● STORED DATA:
====

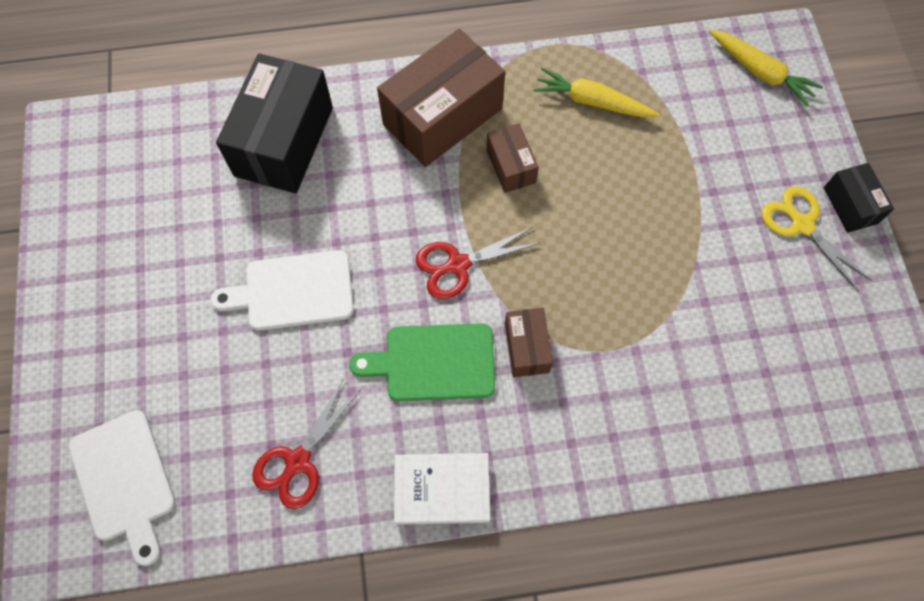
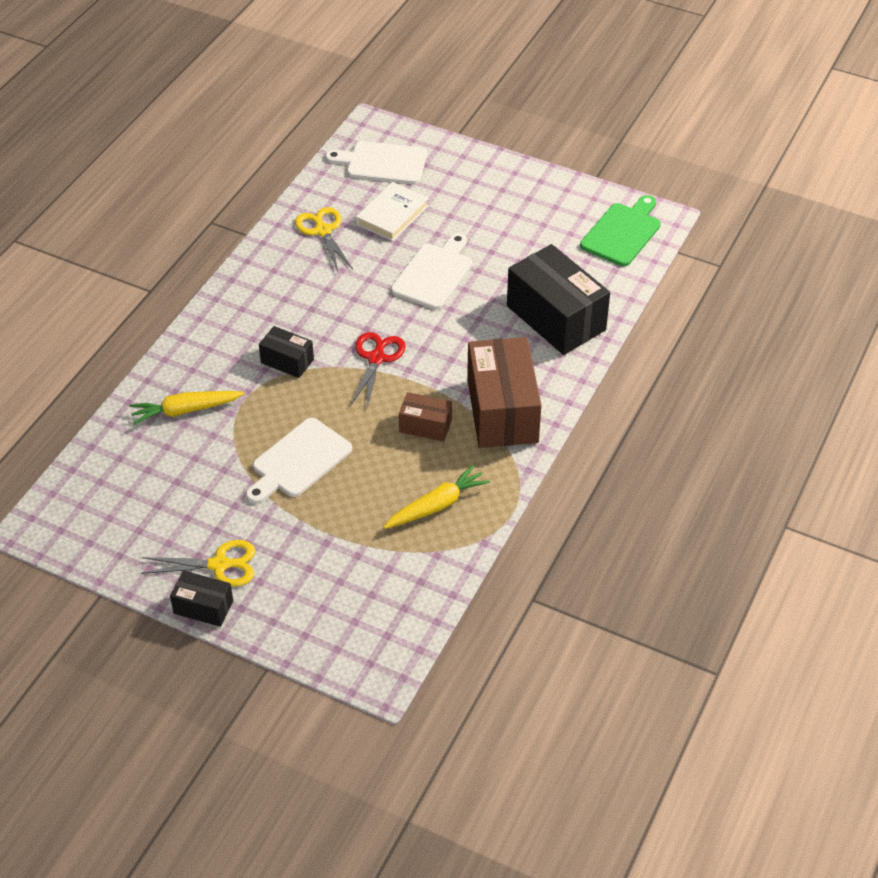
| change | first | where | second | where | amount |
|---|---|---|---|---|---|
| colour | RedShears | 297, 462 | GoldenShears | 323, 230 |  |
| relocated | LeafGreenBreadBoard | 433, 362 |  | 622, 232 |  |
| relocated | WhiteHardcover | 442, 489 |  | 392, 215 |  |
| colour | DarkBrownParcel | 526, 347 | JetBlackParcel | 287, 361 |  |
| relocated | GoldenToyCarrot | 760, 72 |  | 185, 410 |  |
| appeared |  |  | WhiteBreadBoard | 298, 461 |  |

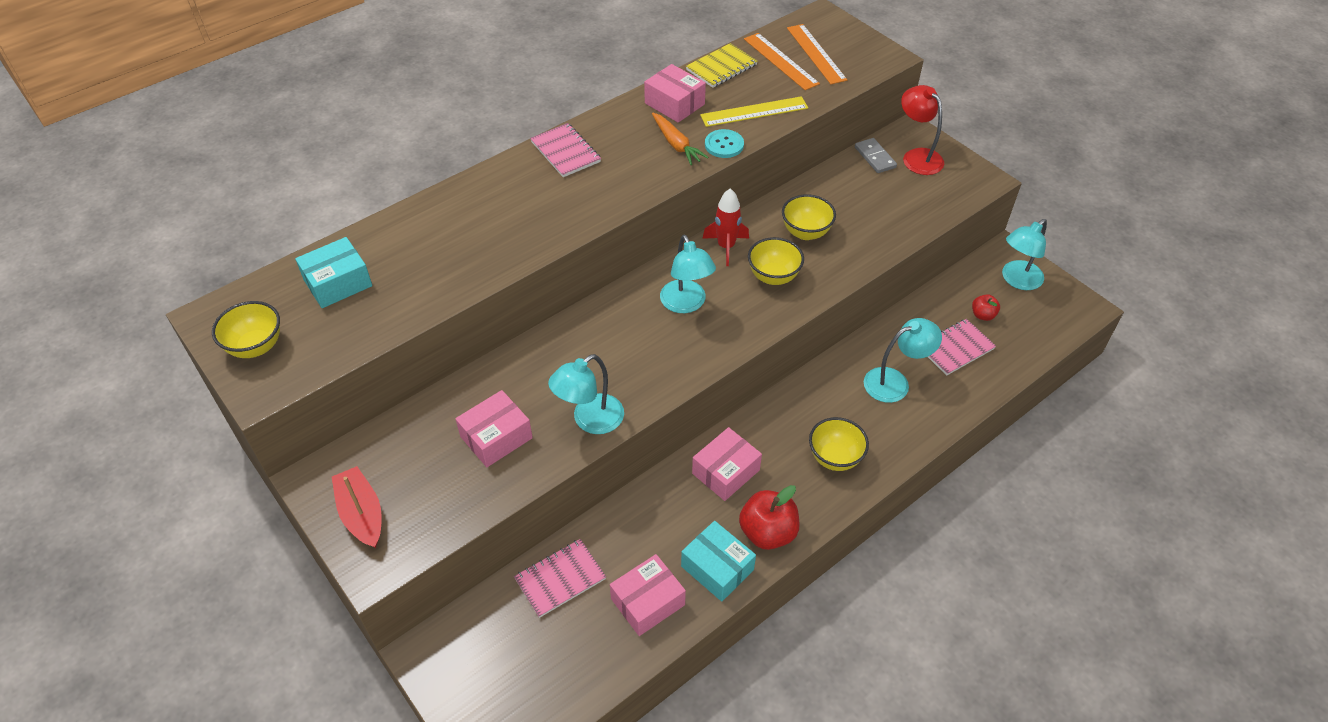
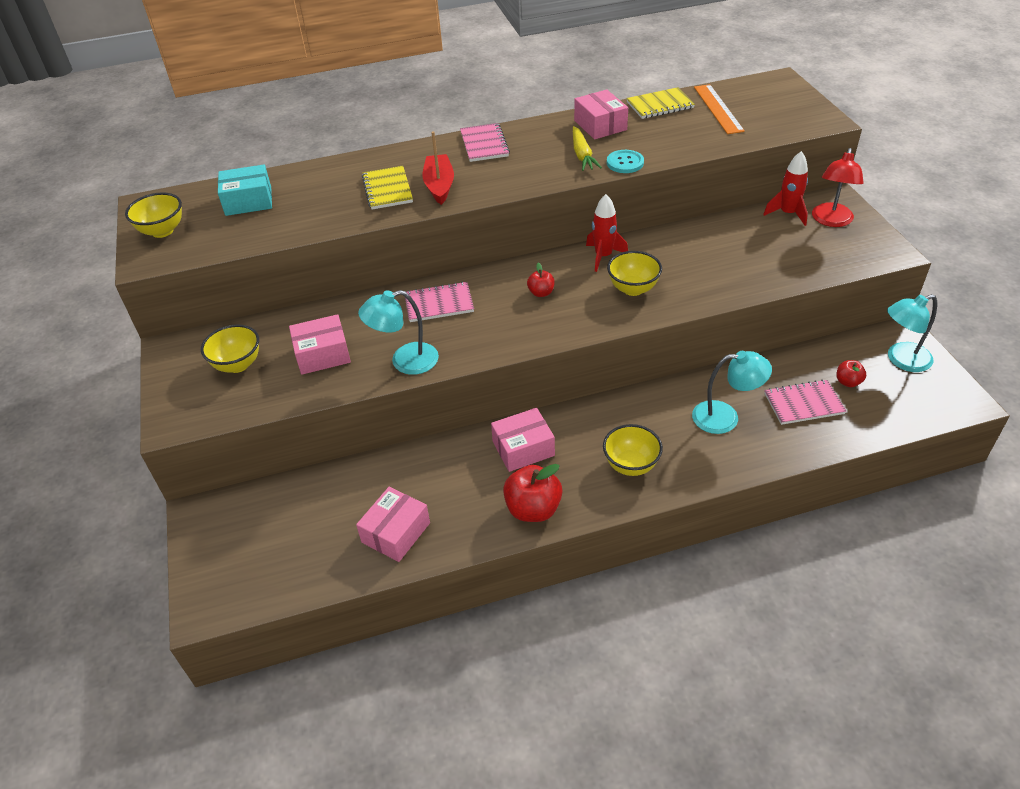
| change | first | where | second | where | amount |
|---|---|---|---|---|---|
| relocated | RedToyBoat | 362, 514 |  | 439, 185 |  |
| relocated | RosePinkNotebook | 560, 579 |  | 439, 304 |  |
| spun | RosePinkParcel | 648, 602 |  | 396, 532 | 45 degrees counterclockwise |
| colour | OrangeToyCarrot | 676, 144 | GoldenToyCarrot | 582, 155 |  |
| exchanged | AquaReadingLamp | 686, 304 | RedAppleFruit | 541, 293 |  |
| missing | AquaParcel | 717, 568 |  |  |  |
| missing | GoldenStraightedge | 754, 112 |  |  |  |
| relocated | GoldenServingBowl | 805, 232 |  | 237, 364 |  |
| missing | OrangeStraightedge | 816, 53 |  |  |  |
| exchanged | AshGreyDominoTile | 875, 157 | RedRocket | 787, 214 |  |
| spun | RedReadingLamp | 917, 156 |  | 831, 221 | 150 degrees counterclockwise |
| appeared |  |  | GoldenNotebook | 387, 189 |  |

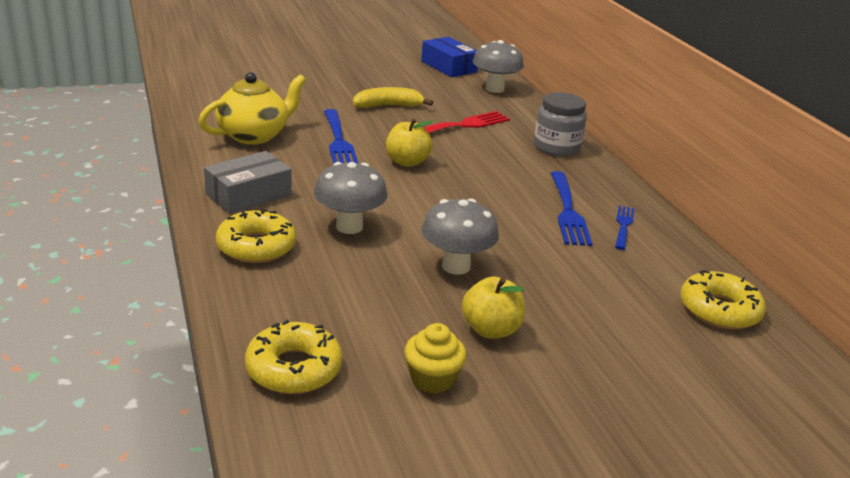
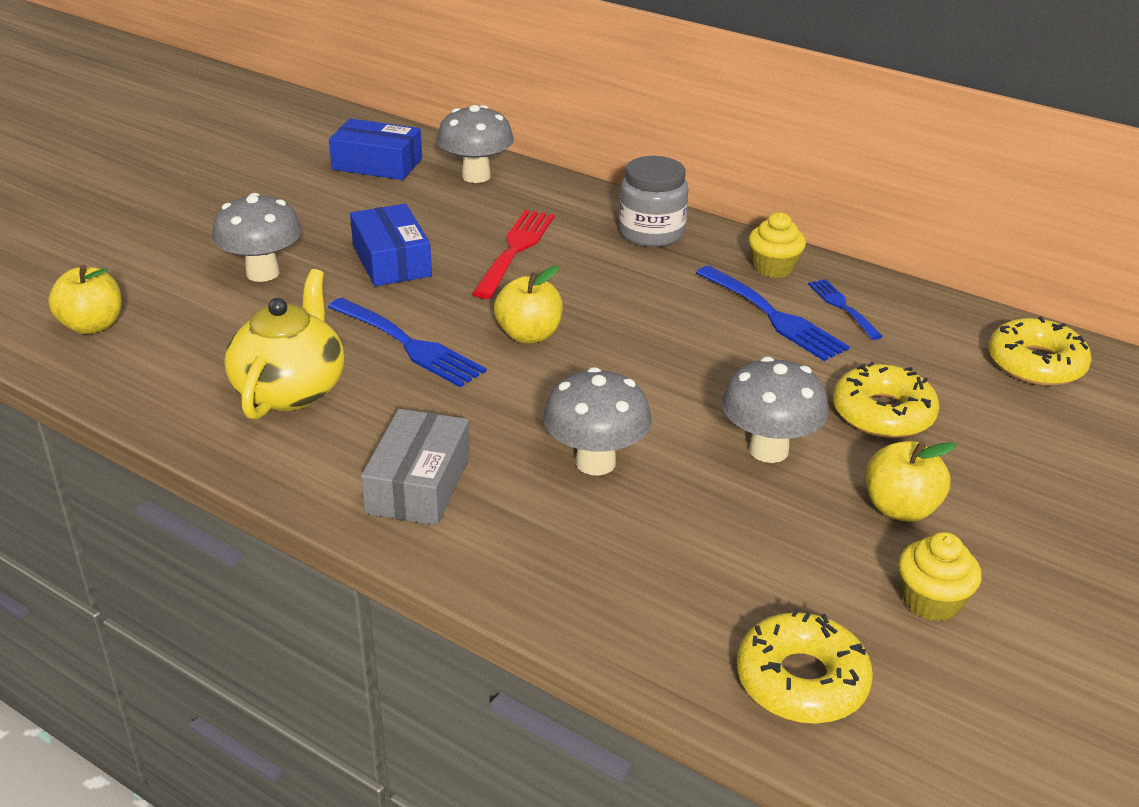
| change | first | where | second | where | amount |
|---|---|---|---|---|---|
| relocated | GoldenDonut | 256, 246 |  | 883, 413 |  |
| exchanged | GoldenToyBanana | 388, 106 | CobaltParcel | 391, 260 |  |
| appeared |  |  | GoldenAppleFruit | 92, 326 |  |
| appeared |  |  | AshGreyToadstool | 263, 273 |  |
| appeared |  |  | GoldenFairyCake | 773, 268 |  |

====

● REQUIRED ACTION: All of the data gets printed again exactly; the pictures do not.

● ANSWER TO THIS TASK:
| change | first | where | second | where | amount |
|---|---|---|---|---|---|
| colour | RedShears | 297, 462 | GoldenShears | 323, 230 |  |
| relocated | LeafGreenBreadBoard | 433, 362 |  | 622, 232 |  |
| relocated | WhiteHardcover | 442, 489 |  | 392, 215 |  |
| colour | DarkBrownParcel | 526, 347 | JetBlackParcel | 287, 361 |  |
| relocated | GoldenToyCarrot | 760, 72 |  | 185, 410 |  |
| appeared |  |  | WhiteBreadBoard | 298, 461 |  |

| change | first | where | second | where | amount |
|---|---|---|---|---|---|
| relocated | RedToyBoat | 362, 514 |  | 439, 185 |  |
| relocated | RosePinkNotebook | 560, 579 |  | 439, 304 |  |
| spun | RosePinkParcel | 648, 602 |  | 396, 532 | 45 degrees counterclockwise |
| colour | OrangeToyCarrot | 676, 144 | GoldenToyCarrot | 582, 155 |  |
| exchanged | AquaReadingLamp | 686, 304 | RedAppleFruit | 541, 293 |  |
| missing | AquaParcel | 717, 568 |  |  |  |
| missing | GoldenStraightedge | 754, 112 |  |  |  |
| relocated | GoldenServingBowl | 805, 232 |  | 237, 364 |  |
| missing | OrangeStraightedge | 816, 53 |  |  |  |
| exchanged | AshGreyDominoTile | 875, 157 | RedRocket | 787, 214 |  |
| spun | RedReadingLamp | 917, 156 |  | 831, 221 | 150 degrees counterclockwise |
| appeared |  |  | GoldenNotebook | 387, 189 |  |

| change | first | where | second | where | amount |
|---|---|---|---|---|---|
| relocated | GoldenDonut | 256, 246 |  | 883, 413 |  |
| exchanged | GoldenToyBanana | 388, 106 | CobaltParcel | 391, 260 |  |
| appeared |  |  | GoldenAppleFruit | 92, 326 |  |
| appeared |  |  | AshGreyToadstool | 263, 273 |  |
| appeared |  |  | GoldenFairyCake | 773, 268 |  |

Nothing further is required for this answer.